What you are asked to do ▸ Within the records, tally the lines that contain "rectangle" and reply with that number only.

Data extract ▸
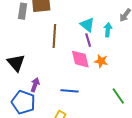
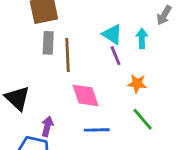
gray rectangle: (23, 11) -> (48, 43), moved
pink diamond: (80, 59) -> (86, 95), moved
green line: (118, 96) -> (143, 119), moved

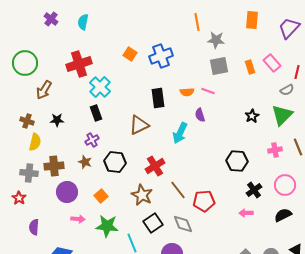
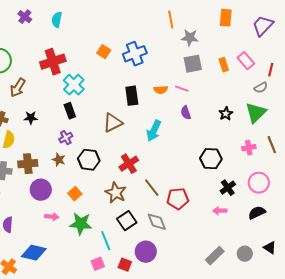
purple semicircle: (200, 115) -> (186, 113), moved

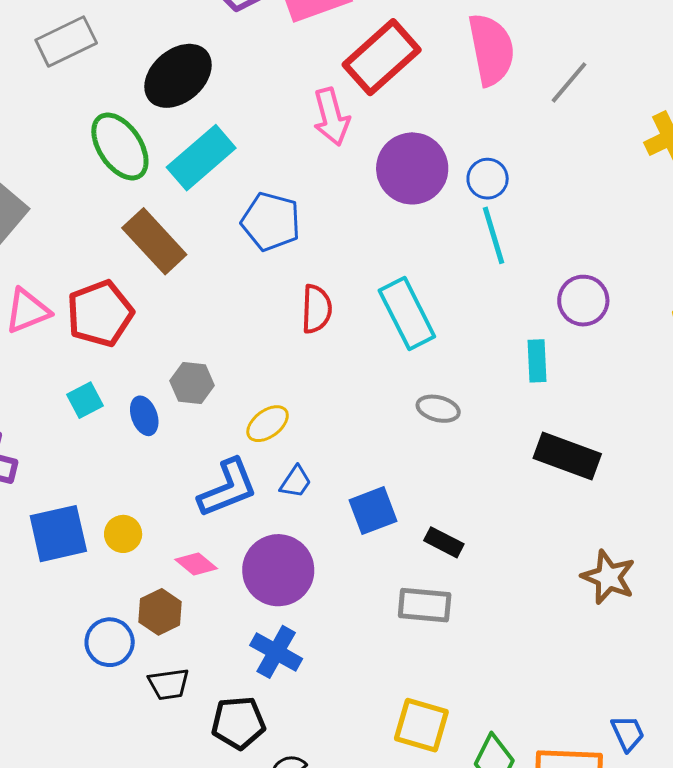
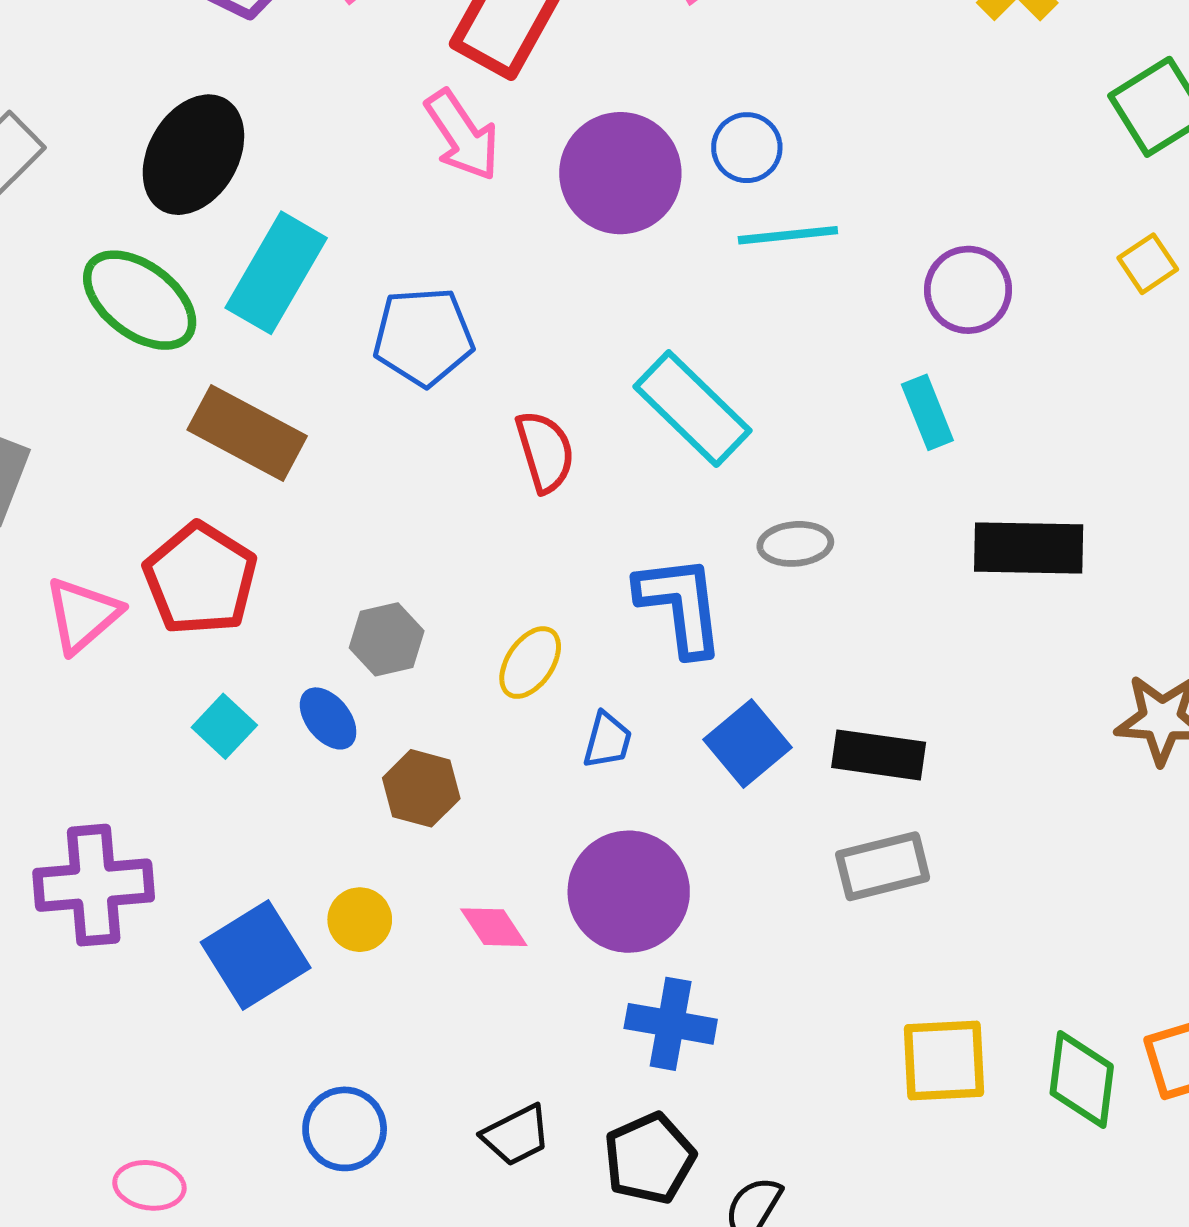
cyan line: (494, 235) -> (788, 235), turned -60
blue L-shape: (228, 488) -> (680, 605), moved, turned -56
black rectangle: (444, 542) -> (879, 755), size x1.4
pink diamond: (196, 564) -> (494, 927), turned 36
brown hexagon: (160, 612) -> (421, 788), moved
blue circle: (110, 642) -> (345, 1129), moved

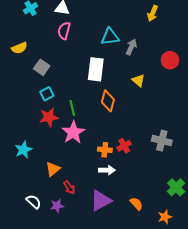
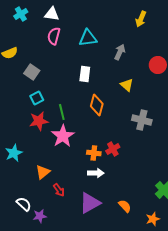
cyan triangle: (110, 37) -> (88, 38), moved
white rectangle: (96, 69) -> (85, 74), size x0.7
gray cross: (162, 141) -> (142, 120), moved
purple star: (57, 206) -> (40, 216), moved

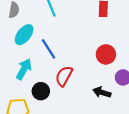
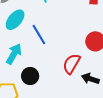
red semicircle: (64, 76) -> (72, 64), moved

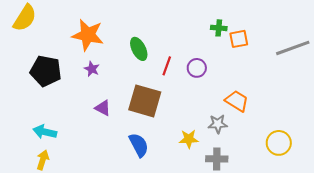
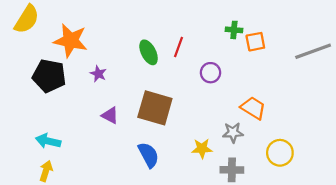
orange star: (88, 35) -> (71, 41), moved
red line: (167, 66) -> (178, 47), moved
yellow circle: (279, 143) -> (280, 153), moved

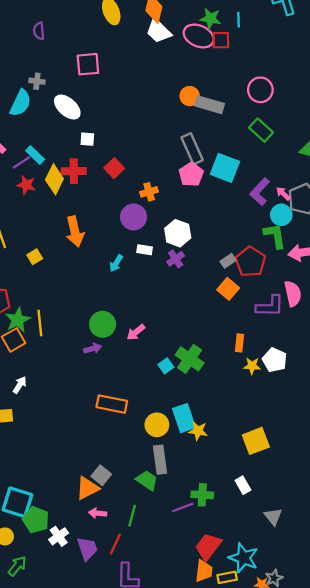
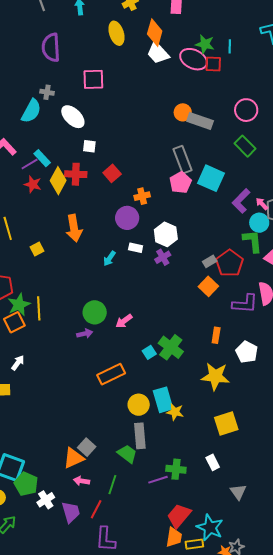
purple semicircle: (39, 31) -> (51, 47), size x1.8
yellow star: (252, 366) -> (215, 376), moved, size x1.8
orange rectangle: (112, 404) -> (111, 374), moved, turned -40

* * *

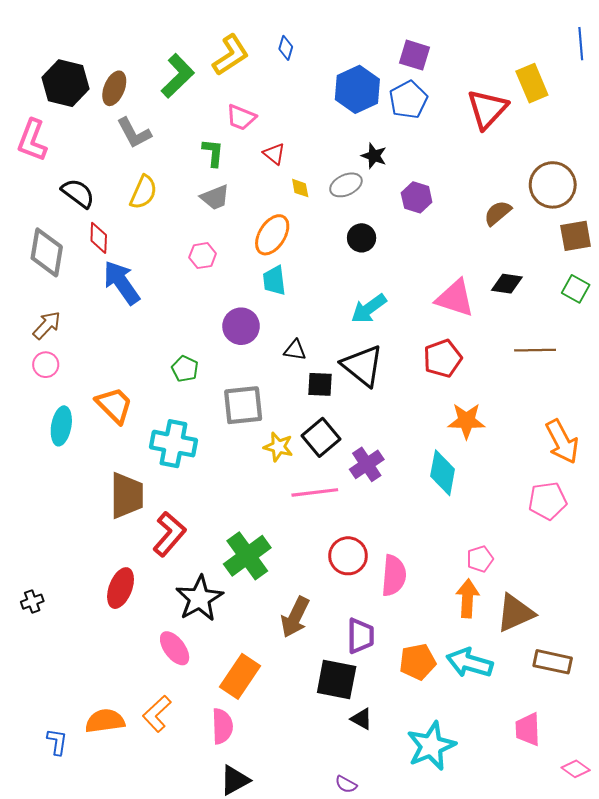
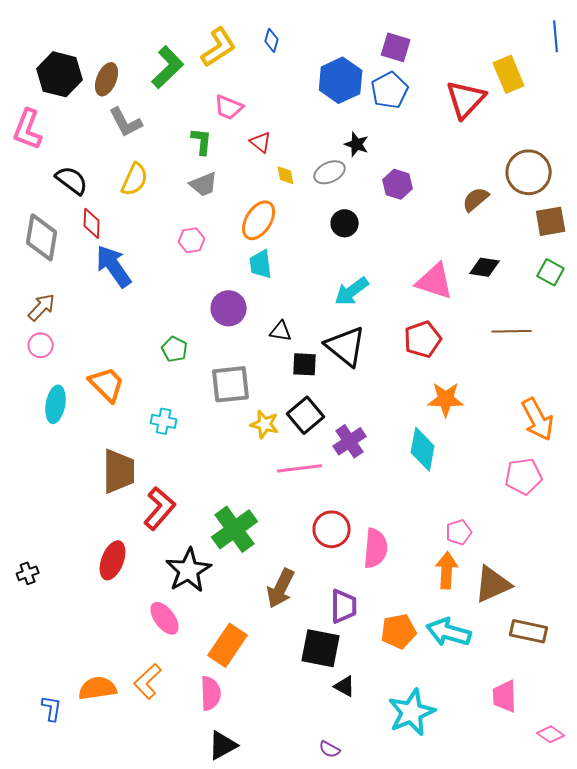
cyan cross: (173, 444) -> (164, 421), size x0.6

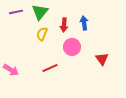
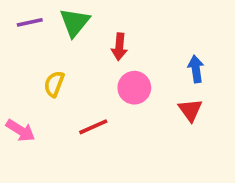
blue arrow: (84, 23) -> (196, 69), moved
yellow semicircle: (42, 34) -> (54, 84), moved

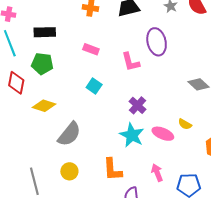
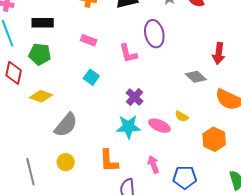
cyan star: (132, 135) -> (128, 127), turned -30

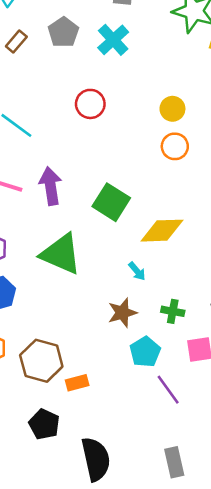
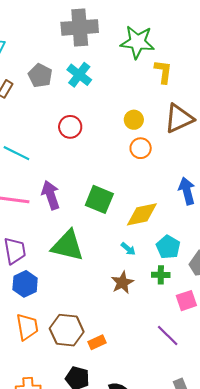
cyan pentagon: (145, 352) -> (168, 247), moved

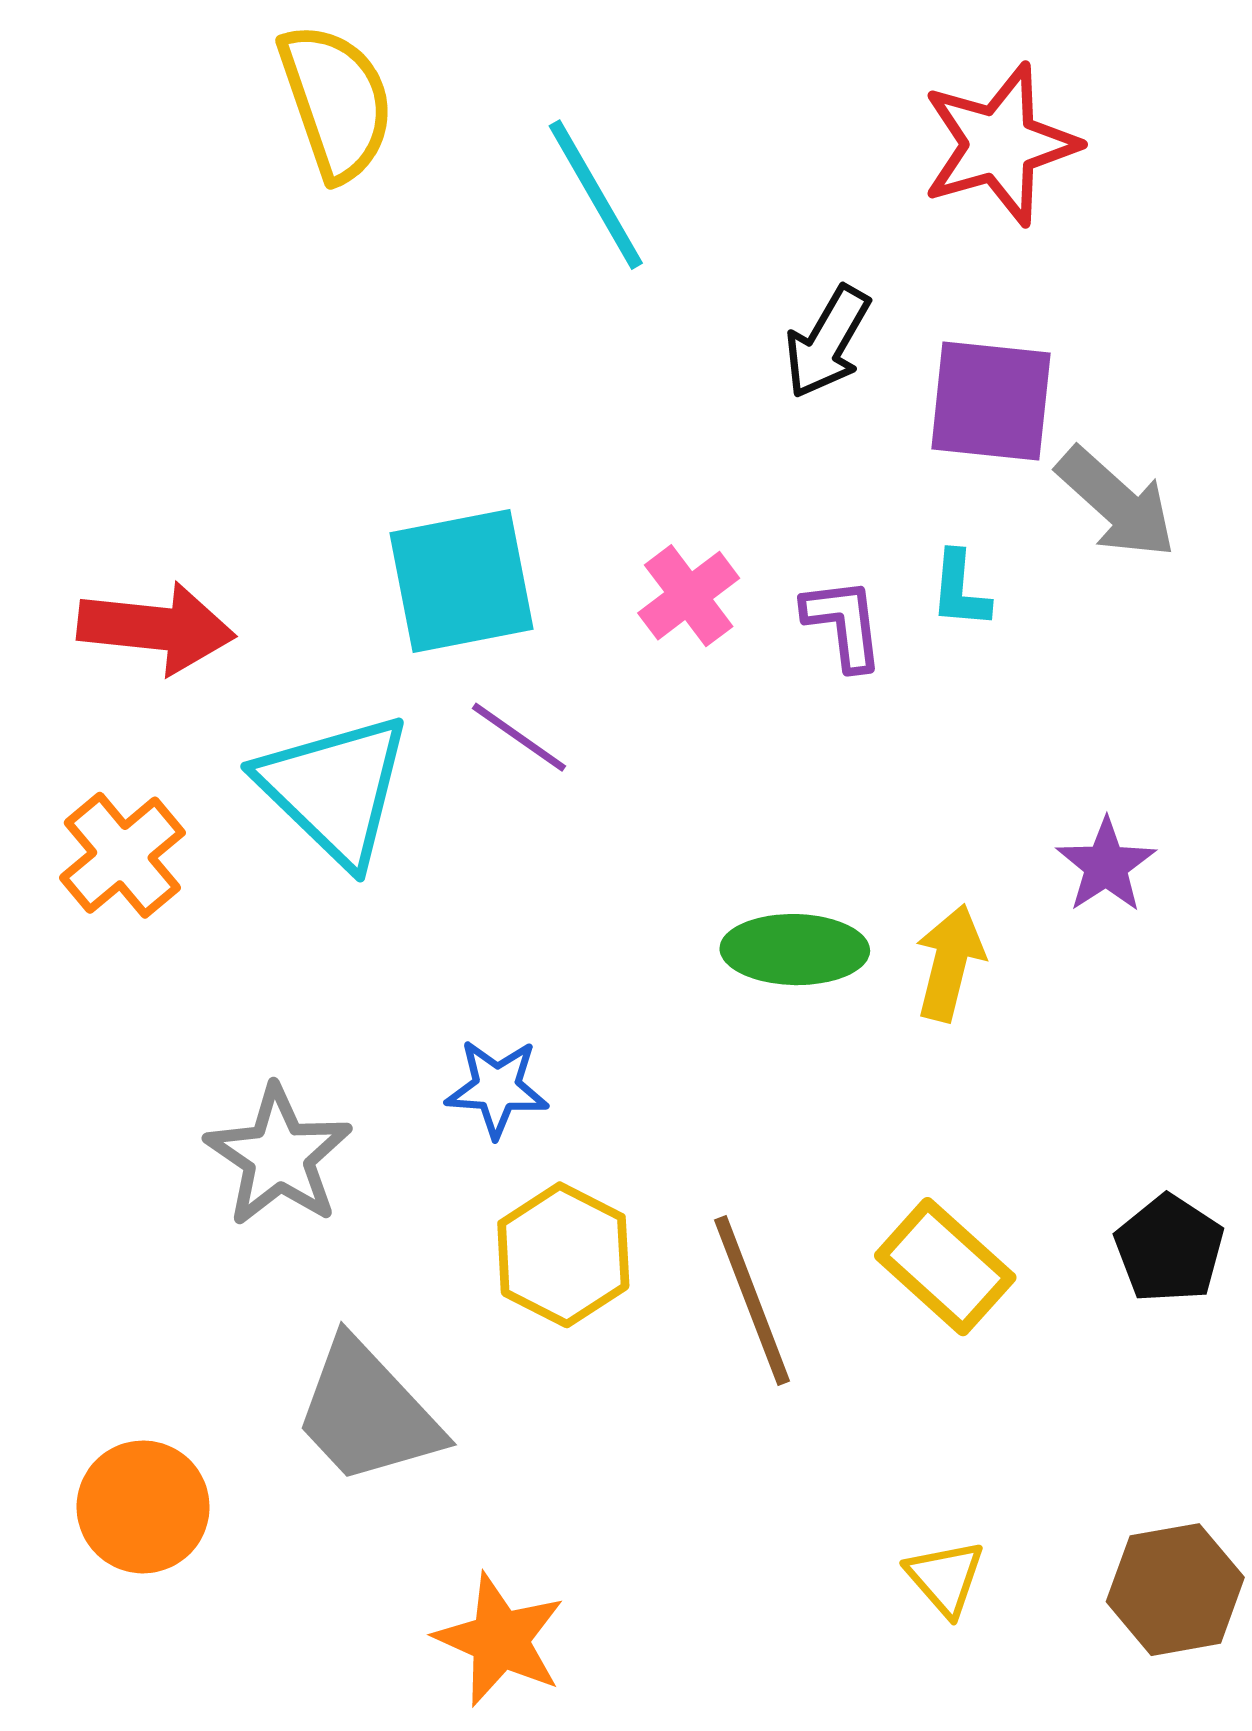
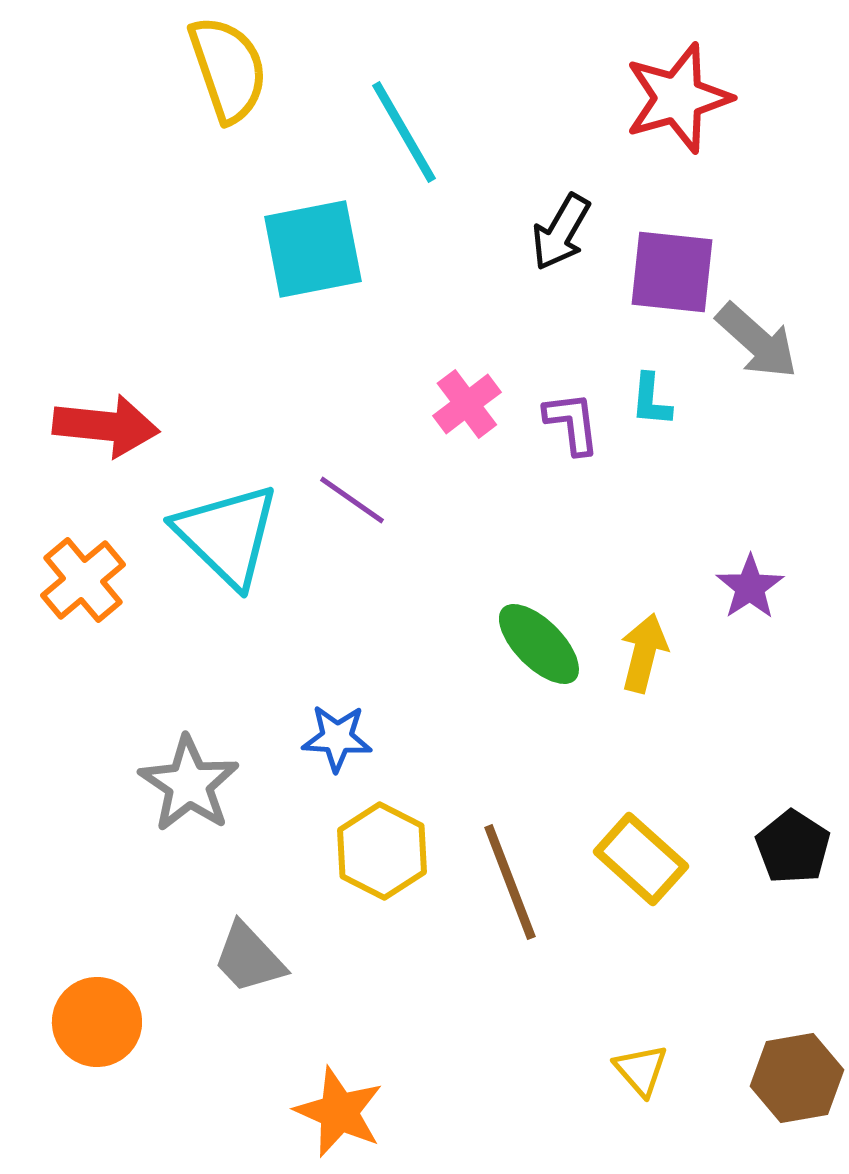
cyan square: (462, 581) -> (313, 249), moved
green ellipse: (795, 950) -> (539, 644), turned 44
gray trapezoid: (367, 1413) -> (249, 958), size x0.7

Final answer ▸ 4